[Bounding box correspondences]
━━━━

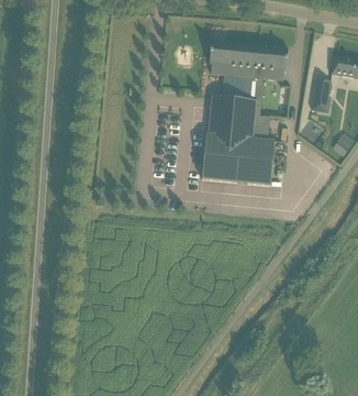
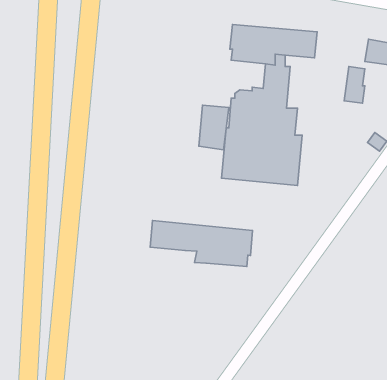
building: none -> [199,105,229,150]
building: none -> [150,221,253,266]

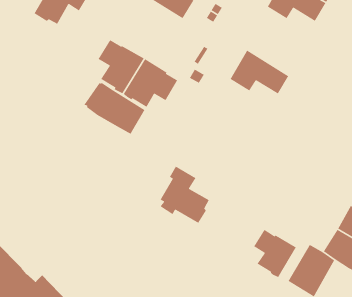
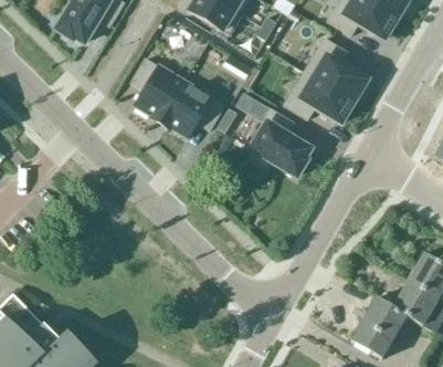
building: none -> [304,38,369,102]
building: [83,82,146,135] -> none
building: [159,166,210,224] -> [251,108,309,176]
building: [253,229,297,278] -> none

━━━━

#### [BRIEF]
Each line of the data should be quoted exactly, with pictures left out.

#### [FINISHED EXERCISE]
building: none -> [199,105,229,150]
building: none -> [150,221,253,266]

building: none -> [304,38,369,102]
building: [83,82,146,135] -> none
building: [159,166,210,224] -> [251,108,309,176]
building: [253,229,297,278] -> none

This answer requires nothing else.